--- Data for this exercise Enclosed Below ---
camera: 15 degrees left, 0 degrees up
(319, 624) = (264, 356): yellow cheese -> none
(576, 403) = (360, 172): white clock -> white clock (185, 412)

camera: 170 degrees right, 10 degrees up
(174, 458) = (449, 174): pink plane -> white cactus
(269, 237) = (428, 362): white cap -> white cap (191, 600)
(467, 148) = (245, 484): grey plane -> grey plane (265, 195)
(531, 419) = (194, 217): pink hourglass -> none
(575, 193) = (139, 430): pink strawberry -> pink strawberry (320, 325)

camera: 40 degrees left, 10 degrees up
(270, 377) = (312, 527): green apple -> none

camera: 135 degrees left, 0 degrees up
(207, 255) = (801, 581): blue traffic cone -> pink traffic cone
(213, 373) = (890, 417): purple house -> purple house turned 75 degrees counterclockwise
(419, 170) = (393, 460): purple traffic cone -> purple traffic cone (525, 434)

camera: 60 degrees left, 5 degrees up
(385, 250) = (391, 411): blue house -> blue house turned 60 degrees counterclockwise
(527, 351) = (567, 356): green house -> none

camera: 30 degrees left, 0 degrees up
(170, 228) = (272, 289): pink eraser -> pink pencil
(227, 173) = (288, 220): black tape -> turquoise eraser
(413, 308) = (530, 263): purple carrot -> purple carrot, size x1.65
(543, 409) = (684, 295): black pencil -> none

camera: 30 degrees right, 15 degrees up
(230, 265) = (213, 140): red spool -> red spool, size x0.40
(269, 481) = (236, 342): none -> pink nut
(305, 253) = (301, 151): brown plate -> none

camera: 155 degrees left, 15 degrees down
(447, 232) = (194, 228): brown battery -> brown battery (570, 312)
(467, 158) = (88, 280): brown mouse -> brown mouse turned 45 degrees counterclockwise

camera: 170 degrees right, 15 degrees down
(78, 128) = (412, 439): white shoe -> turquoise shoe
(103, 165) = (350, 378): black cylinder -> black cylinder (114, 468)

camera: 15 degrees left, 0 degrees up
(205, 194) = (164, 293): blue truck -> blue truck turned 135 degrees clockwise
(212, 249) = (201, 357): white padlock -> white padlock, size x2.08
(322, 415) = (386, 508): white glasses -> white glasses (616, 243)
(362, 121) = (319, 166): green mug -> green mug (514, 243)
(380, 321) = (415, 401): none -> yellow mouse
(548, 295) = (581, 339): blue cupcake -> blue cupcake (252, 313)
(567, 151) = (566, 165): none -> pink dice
--- End of Enclosed Data for this exercise ---
--- Your objective ---
Restate word for word only the lines above from the line containing "(576, 403) = (360, 172): white" to the line containing "(270, 377) = (312, 527): green apple -> none", both of them included.

--- Result ---
(576, 403) = (360, 172): white clock -> white clock (185, 412)

camera: 170 degrees right, 10 degrees up
(174, 458) = (449, 174): pink plane -> white cactus
(269, 237) = (428, 362): white cap -> white cap (191, 600)
(467, 148) = (245, 484): grey plane -> grey plane (265, 195)
(531, 419) = (194, 217): pink hourglass -> none
(575, 193) = (139, 430): pink strawberry -> pink strawberry (320, 325)

camera: 40 degrees left, 10 degrees up
(270, 377) = (312, 527): green apple -> none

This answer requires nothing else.